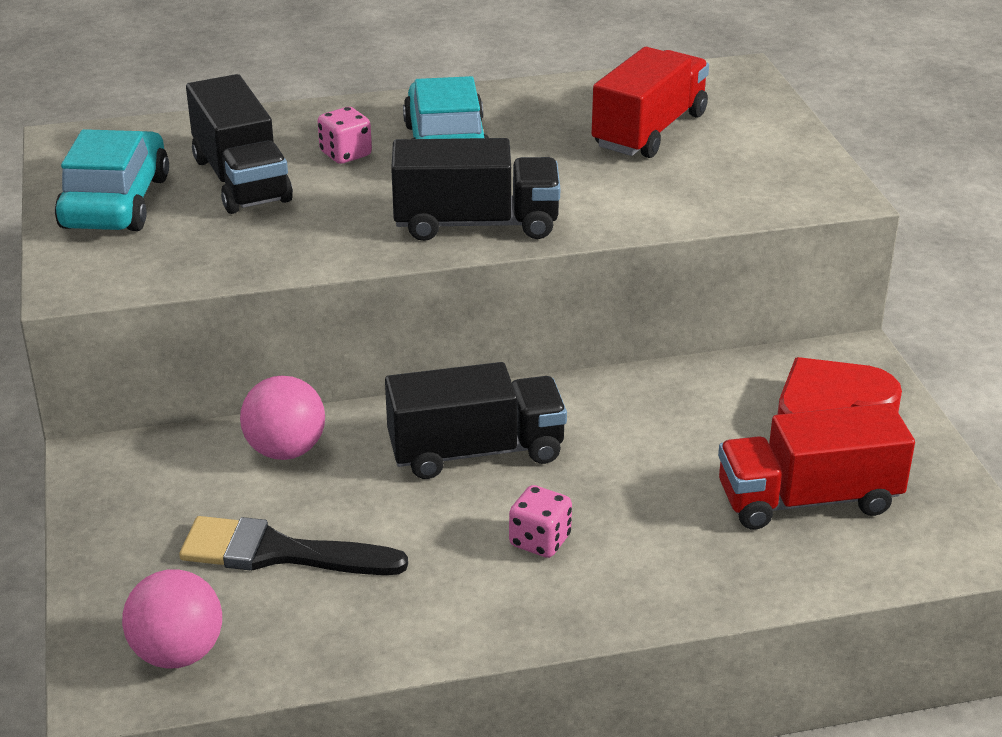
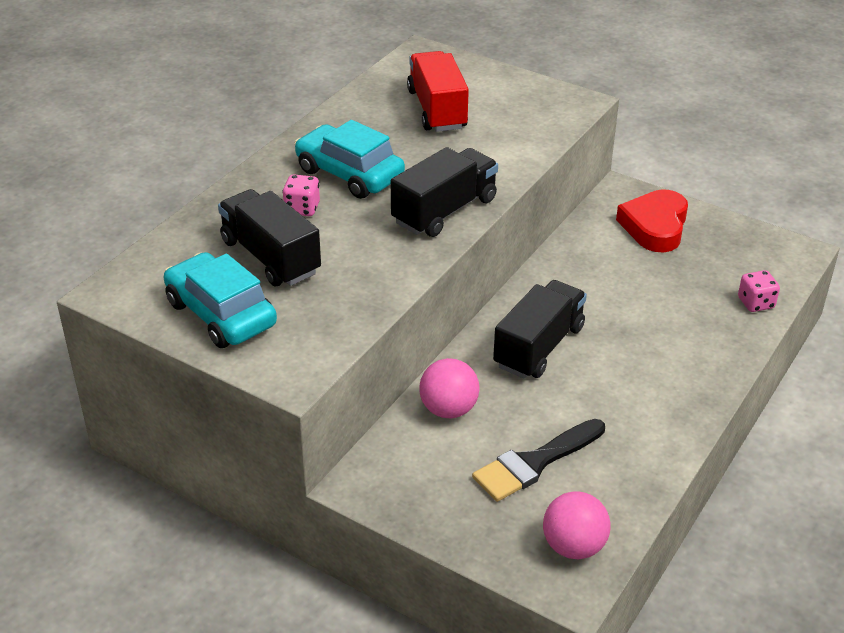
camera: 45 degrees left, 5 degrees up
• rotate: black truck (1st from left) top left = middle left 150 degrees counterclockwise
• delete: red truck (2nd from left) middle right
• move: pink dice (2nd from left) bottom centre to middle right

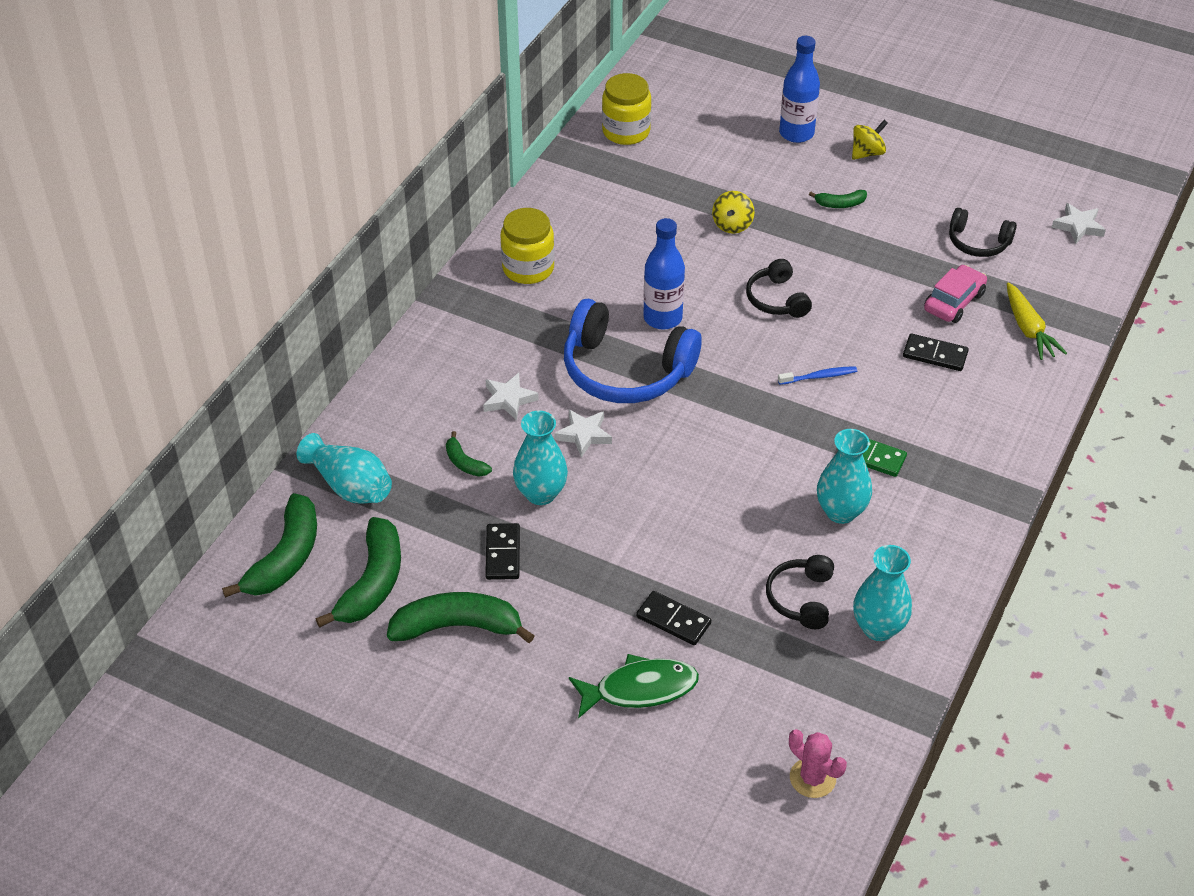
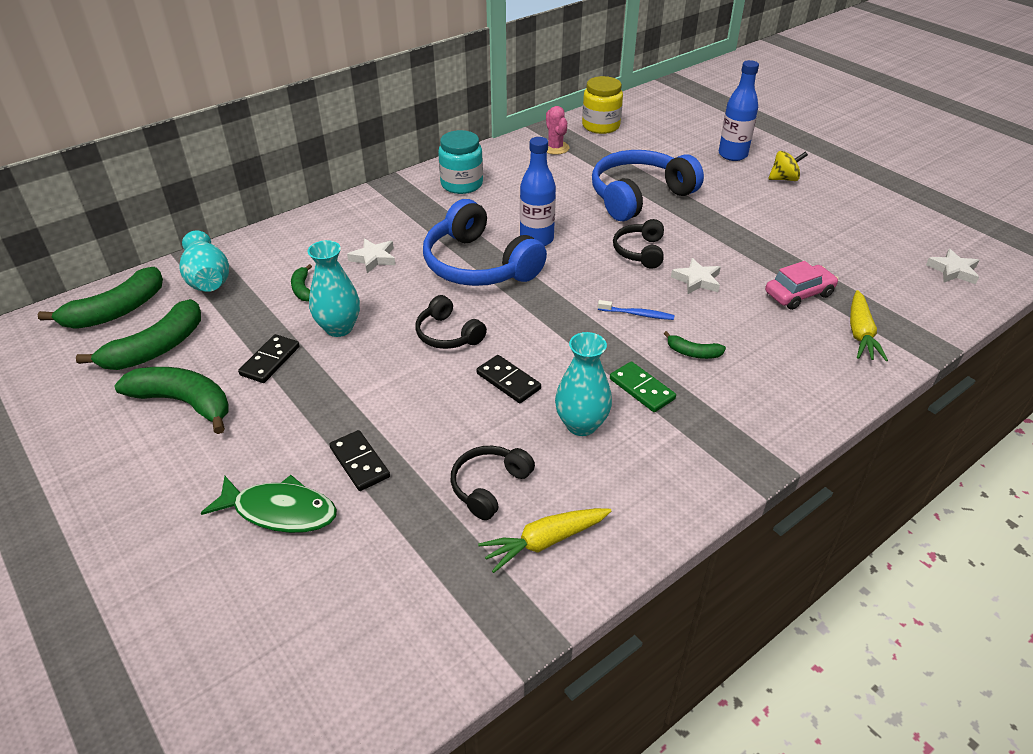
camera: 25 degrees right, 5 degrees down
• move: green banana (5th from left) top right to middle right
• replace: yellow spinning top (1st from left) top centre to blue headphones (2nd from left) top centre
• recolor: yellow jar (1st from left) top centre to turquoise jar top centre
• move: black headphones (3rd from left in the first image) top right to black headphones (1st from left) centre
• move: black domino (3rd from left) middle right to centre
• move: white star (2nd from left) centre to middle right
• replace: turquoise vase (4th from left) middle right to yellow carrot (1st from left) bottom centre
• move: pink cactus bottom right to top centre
# # #
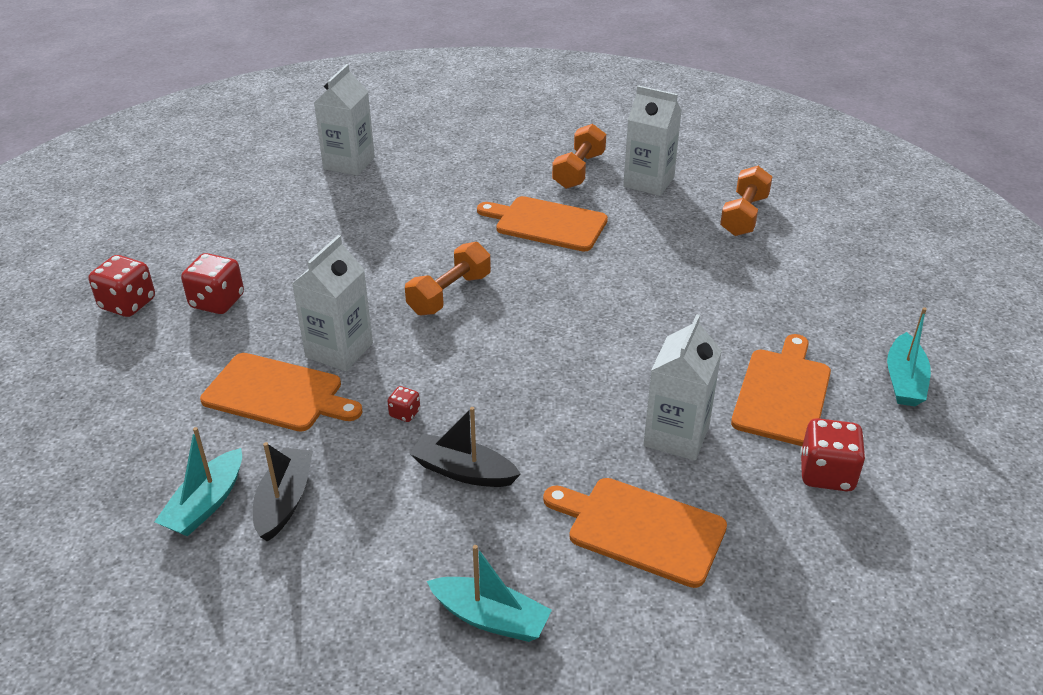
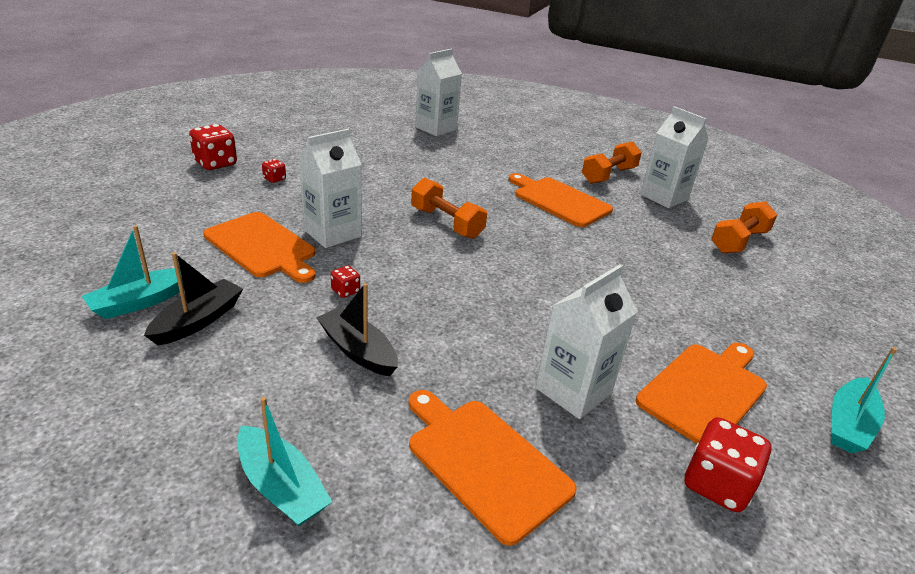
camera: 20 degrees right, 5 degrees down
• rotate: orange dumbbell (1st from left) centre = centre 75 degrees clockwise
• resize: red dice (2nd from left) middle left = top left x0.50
# # #
■ **TRY IT**:
Which lines in the records above include the word "truck"? Copy them out.

■ **TASK RESPONSE**:
• rotate: black truck (1st from left) top left = middle left 150 degrees counterclockwise
• delete: red truck (2nd from left) middle right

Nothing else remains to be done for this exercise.